DATA Block Start

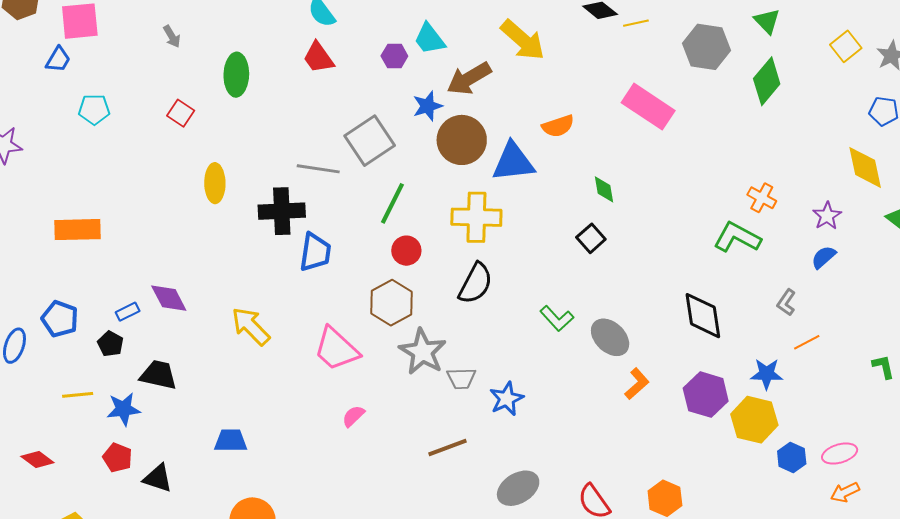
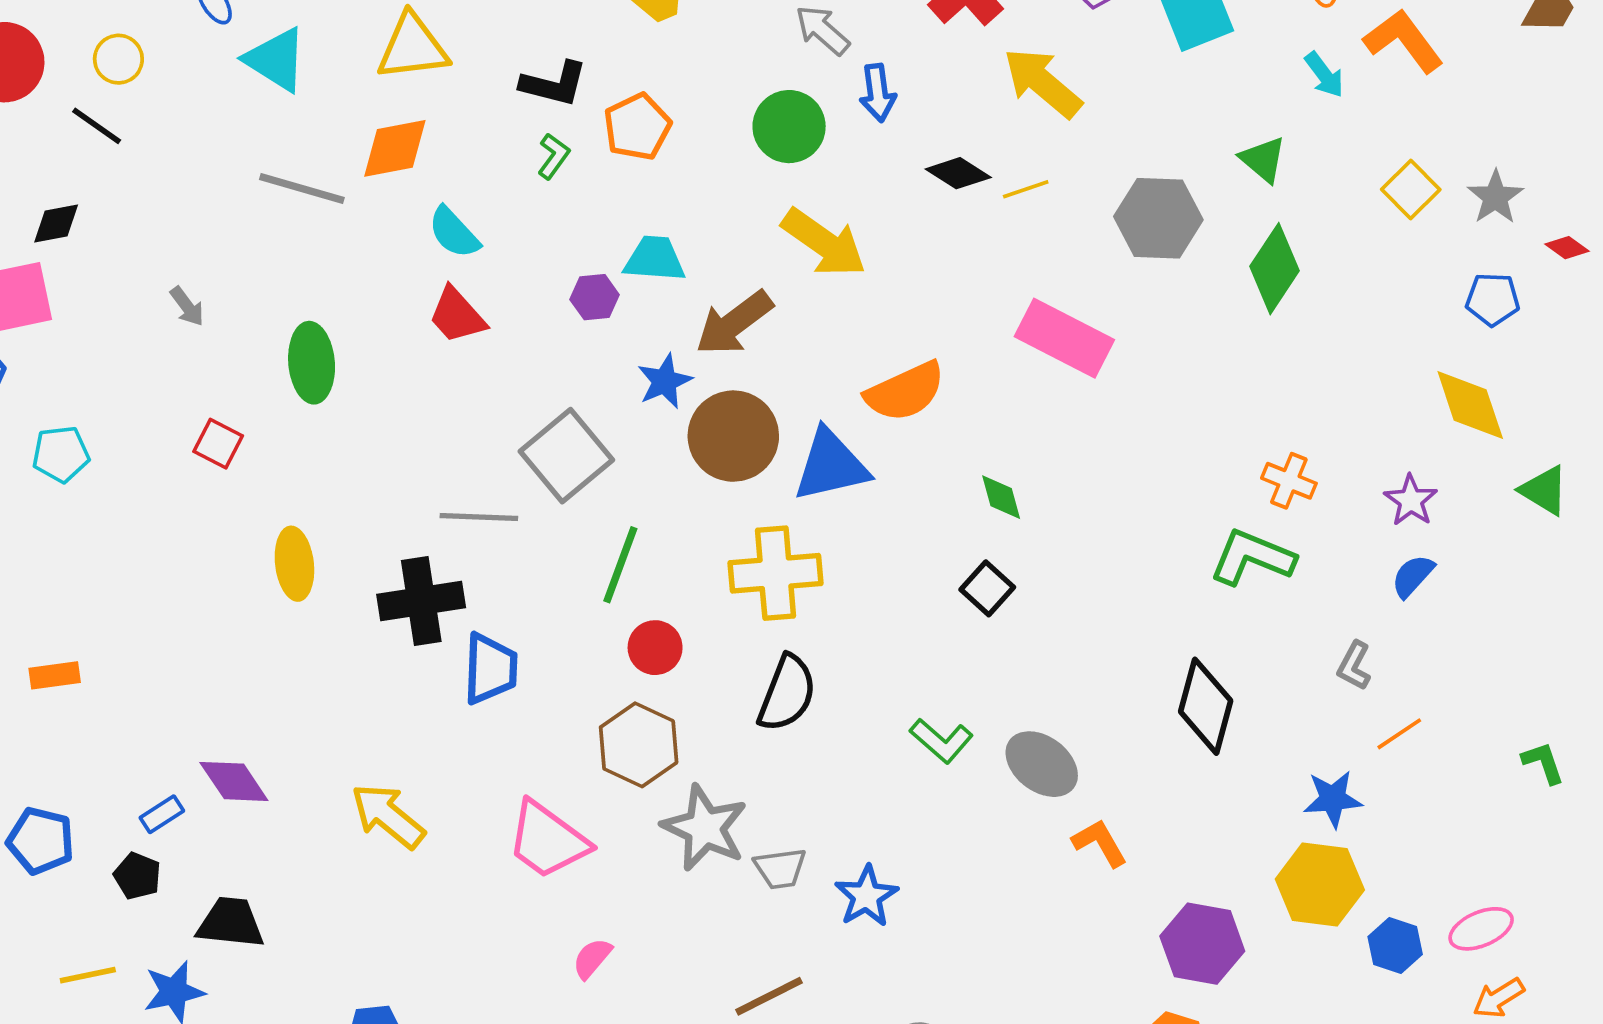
cyan trapezoid: (429, 39) -> (655, 259), turned 138
orange semicircle: (558, 126) -> (905, 392), size x1.4
orange rectangle: (77, 230) -> (55, 675), size x0.6
black diamond: (703, 316) -> (1206, 706), turned 30
orange L-shape: (637, 384) -> (1100, 843), turned -72
purple hexagon: (706, 395) -> (1202, 944), moved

DATA Block End

**YOUR INSTRUCTIONS**
The material above is to be repeated word for word, with no images kept.

**SOLUTION FOR THIS PROBLEM**
cyan trapezoid: (429, 39) -> (655, 259), turned 138
orange semicircle: (558, 126) -> (905, 392), size x1.4
orange rectangle: (77, 230) -> (55, 675), size x0.6
black diamond: (703, 316) -> (1206, 706), turned 30
orange L-shape: (637, 384) -> (1100, 843), turned -72
purple hexagon: (706, 395) -> (1202, 944), moved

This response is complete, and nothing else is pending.